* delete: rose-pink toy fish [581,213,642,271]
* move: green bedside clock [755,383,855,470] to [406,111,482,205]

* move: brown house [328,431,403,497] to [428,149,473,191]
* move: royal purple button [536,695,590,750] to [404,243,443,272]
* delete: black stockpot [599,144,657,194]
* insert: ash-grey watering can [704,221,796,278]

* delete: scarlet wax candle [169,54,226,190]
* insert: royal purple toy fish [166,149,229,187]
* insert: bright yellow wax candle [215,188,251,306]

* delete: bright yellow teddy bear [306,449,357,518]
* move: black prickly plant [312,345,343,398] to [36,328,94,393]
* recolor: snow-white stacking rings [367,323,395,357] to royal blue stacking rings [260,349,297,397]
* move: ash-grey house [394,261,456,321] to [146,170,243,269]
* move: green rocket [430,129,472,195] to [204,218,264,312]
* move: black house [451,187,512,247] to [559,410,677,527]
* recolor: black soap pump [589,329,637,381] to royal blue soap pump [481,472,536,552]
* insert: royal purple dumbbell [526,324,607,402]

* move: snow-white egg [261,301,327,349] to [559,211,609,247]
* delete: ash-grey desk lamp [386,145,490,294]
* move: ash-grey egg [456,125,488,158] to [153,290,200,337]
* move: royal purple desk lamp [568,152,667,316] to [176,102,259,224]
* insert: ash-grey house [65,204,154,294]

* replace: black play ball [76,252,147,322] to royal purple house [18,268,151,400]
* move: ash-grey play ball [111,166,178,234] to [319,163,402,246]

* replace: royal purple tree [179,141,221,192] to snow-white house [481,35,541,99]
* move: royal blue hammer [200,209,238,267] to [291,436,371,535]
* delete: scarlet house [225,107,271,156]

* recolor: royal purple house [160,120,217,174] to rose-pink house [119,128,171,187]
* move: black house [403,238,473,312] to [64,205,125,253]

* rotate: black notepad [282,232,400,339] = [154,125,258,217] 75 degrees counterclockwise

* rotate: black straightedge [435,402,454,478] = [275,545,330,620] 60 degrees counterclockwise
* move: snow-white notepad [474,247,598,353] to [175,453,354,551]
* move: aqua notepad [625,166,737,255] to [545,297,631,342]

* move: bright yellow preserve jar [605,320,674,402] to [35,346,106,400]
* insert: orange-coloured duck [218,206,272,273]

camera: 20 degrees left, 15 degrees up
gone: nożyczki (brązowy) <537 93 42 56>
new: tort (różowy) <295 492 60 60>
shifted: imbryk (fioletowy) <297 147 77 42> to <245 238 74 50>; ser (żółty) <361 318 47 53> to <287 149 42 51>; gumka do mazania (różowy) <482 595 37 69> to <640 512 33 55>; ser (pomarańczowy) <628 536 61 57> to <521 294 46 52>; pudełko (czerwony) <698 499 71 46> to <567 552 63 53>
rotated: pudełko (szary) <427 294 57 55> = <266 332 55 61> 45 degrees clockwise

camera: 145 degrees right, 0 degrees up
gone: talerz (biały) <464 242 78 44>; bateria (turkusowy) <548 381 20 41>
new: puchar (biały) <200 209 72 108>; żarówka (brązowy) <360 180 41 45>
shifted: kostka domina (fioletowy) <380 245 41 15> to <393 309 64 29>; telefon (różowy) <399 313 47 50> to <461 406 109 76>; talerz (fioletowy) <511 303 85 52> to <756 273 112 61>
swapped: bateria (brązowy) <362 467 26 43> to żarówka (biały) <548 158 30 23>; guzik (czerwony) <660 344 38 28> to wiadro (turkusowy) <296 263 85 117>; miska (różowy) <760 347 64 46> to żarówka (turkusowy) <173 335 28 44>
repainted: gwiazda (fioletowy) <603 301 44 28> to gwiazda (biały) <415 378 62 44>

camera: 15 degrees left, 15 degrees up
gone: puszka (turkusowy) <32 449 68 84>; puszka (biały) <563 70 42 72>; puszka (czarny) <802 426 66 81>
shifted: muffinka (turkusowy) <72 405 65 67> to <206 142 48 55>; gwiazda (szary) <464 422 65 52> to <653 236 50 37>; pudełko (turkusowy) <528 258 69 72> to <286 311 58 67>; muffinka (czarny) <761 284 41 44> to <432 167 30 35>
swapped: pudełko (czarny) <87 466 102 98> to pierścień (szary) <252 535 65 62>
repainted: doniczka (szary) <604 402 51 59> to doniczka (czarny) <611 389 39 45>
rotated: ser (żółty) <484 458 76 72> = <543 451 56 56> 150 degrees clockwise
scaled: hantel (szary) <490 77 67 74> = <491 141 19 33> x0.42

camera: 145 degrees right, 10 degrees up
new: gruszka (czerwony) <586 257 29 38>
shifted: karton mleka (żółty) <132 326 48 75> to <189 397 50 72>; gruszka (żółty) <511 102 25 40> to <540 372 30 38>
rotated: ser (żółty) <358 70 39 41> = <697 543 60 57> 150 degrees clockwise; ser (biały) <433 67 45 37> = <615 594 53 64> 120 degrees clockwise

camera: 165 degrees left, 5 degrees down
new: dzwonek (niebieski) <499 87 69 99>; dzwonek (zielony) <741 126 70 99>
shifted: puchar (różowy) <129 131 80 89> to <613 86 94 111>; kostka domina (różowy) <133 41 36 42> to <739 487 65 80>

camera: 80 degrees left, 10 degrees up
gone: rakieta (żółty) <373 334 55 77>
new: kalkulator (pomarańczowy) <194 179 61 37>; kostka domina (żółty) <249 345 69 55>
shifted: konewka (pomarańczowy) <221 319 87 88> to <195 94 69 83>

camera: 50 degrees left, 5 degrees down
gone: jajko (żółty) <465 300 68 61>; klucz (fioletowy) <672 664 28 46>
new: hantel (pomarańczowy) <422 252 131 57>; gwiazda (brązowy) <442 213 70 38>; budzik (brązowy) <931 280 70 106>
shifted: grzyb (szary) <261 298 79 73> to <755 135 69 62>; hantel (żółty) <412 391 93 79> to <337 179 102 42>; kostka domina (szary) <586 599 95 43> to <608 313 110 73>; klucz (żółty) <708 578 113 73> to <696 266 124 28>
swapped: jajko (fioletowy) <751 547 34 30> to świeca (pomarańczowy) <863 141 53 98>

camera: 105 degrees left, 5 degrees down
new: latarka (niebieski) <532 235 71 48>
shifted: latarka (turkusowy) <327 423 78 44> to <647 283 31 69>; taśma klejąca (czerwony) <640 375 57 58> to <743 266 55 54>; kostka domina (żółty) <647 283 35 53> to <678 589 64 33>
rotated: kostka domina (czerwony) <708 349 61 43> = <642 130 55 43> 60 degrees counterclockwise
------------------------------
▸ **AIM OF THE TASK**:
All the lines above should be written out once more, exactly.

▸ **SOLUTION**:
* delete: rose-pink toy fish [581,213,642,271]
* move: green bedside clock [755,383,855,470] to [406,111,482,205]

* move: brown house [328,431,403,497] to [428,149,473,191]
* move: royal purple button [536,695,590,750] to [404,243,443,272]
* delete: black stockpot [599,144,657,194]
* insert: ash-grey watering can [704,221,796,278]

* delete: scarlet wax candle [169,54,226,190]
* insert: royal purple toy fish [166,149,229,187]
* insert: bright yellow wax candle [215,188,251,306]

* delete: bright yellow teddy bear [306,449,357,518]
* move: black prickly plant [312,345,343,398] to [36,328,94,393]
* recolor: snow-white stacking rings [367,323,395,357] to royal blue stacking rings [260,349,297,397]
* move: ash-grey house [394,261,456,321] to [146,170,243,269]
* move: green rocket [430,129,472,195] to [204,218,264,312]
* move: black house [451,187,512,247] to [559,410,677,527]
* recolor: black soap pump [589,329,637,381] to royal blue soap pump [481,472,536,552]
* insert: royal purple dumbbell [526,324,607,402]

* move: snow-white egg [261,301,327,349] to [559,211,609,247]
* delete: ash-grey desk lamp [386,145,490,294]
* move: ash-grey egg [456,125,488,158] to [153,290,200,337]
* move: royal purple desk lamp [568,152,667,316] to [176,102,259,224]
* insert: ash-grey house [65,204,154,294]

* replace: black play ball [76,252,147,322] to royal purple house [18,268,151,400]
* move: ash-grey play ball [111,166,178,234] to [319,163,402,246]

* replace: royal purple tree [179,141,221,192] to snow-white house [481,35,541,99]
* move: royal blue hammer [200,209,238,267] to [291,436,371,535]
* delete: scarlet house [225,107,271,156]

* recolor: royal purple house [160,120,217,174] to rose-pink house [119,128,171,187]
* move: black house [403,238,473,312] to [64,205,125,253]

* rotate: black notepad [282,232,400,339] = [154,125,258,217] 75 degrees counterclockwise

* rotate: black straightedge [435,402,454,478] = [275,545,330,620] 60 degrees counterclockwise
* move: snow-white notepad [474,247,598,353] to [175,453,354,551]
* move: aqua notepad [625,166,737,255] to [545,297,631,342]

* move: bright yellow preserve jar [605,320,674,402] to [35,346,106,400]
* insert: orange-coloured duck [218,206,272,273]

camera: 20 degrees left, 15 degrees up
gone: nożyczki (brązowy) <537 93 42 56>
new: tort (różowy) <295 492 60 60>
shifted: imbryk (fioletowy) <297 147 77 42> to <245 238 74 50>; ser (żółty) <361 318 47 53> to <287 149 42 51>; gumka do mazania (różowy) <482 595 37 69> to <640 512 33 55>; ser (pomarańczowy) <628 536 61 57> to <521 294 46 52>; pudełko (czerwony) <698 499 71 46> to <567 552 63 53>
rotated: pudełko (szary) <427 294 57 55> = <266 332 55 61> 45 degrees clockwise

camera: 145 degrees right, 0 degrees up
gone: talerz (biały) <464 242 78 44>; bateria (turkusowy) <548 381 20 41>
new: puchar (biały) <200 209 72 108>; żarówka (brązowy) <360 180 41 45>
shifted: kostka domina (fioletowy) <380 245 41 15> to <393 309 64 29>; telefon (różowy) <399 313 47 50> to <461 406 109 76>; talerz (fioletowy) <511 303 85 52> to <756 273 112 61>
swapped: bateria (brązowy) <362 467 26 43> to żarówka (biały) <548 158 30 23>; guzik (czerwony) <660 344 38 28> to wiadro (turkusowy) <296 263 85 117>; miska (różowy) <760 347 64 46> to żarówka (turkusowy) <173 335 28 44>
repainted: gwiazda (fioletowy) <603 301 44 28> to gwiazda (biały) <415 378 62 44>

camera: 15 degrees left, 15 degrees up
gone: puszka (turkusowy) <32 449 68 84>; puszka (biały) <563 70 42 72>; puszka (czarny) <802 426 66 81>
shifted: muffinka (turkusowy) <72 405 65 67> to <206 142 48 55>; gwiazda (szary) <464 422 65 52> to <653 236 50 37>; pudełko (turkusowy) <528 258 69 72> to <286 311 58 67>; muffinka (czarny) <761 284 41 44> to <432 167 30 35>
swapped: pudełko (czarny) <87 466 102 98> to pierścień (szary) <252 535 65 62>
repainted: doniczka (szary) <604 402 51 59> to doniczka (czarny) <611 389 39 45>
rotated: ser (żółty) <484 458 76 72> = <543 451 56 56> 150 degrees clockwise
scaled: hantel (szary) <490 77 67 74> = <491 141 19 33> x0.42

camera: 145 degrees right, 10 degrees up
new: gruszka (czerwony) <586 257 29 38>
shifted: karton mleka (żółty) <132 326 48 75> to <189 397 50 72>; gruszka (żółty) <511 102 25 40> to <540 372 30 38>
rotated: ser (żółty) <358 70 39 41> = <697 543 60 57> 150 degrees clockwise; ser (biały) <433 67 45 37> = <615 594 53 64> 120 degrees clockwise

camera: 165 degrees left, 5 degrees down
new: dzwonek (niebieski) <499 87 69 99>; dzwonek (zielony) <741 126 70 99>
shifted: puchar (różowy) <129 131 80 89> to <613 86 94 111>; kostka domina (różowy) <133 41 36 42> to <739 487 65 80>

camera: 80 degrees left, 10 degrees up
gone: rakieta (żółty) <373 334 55 77>
new: kalkulator (pomarańczowy) <194 179 61 37>; kostka domina (żółty) <249 345 69 55>
shifted: konewka (pomarańczowy) <221 319 87 88> to <195 94 69 83>

camera: 50 degrees left, 5 degrees down
gone: jajko (żółty) <465 300 68 61>; klucz (fioletowy) <672 664 28 46>
new: hantel (pomarańczowy) <422 252 131 57>; gwiazda (brązowy) <442 213 70 38>; budzik (brązowy) <931 280 70 106>
shifted: grzyb (szary) <261 298 79 73> to <755 135 69 62>; hantel (żółty) <412 391 93 79> to <337 179 102 42>; kostka domina (szary) <586 599 95 43> to <608 313 110 73>; klucz (żółty) <708 578 113 73> to <696 266 124 28>
swapped: jajko (fioletowy) <751 547 34 30> to świeca (pomarańczowy) <863 141 53 98>

camera: 105 degrees left, 5 degrees down
new: latarka (niebieski) <532 235 71 48>
shifted: latarka (turkusowy) <327 423 78 44> to <647 283 31 69>; taśma klejąca (czerwony) <640 375 57 58> to <743 266 55 54>; kostka domina (żółty) <647 283 35 53> to <678 589 64 33>
rotated: kostka domina (czerwony) <708 349 61 43> = <642 130 55 43> 60 degrees counterclockwise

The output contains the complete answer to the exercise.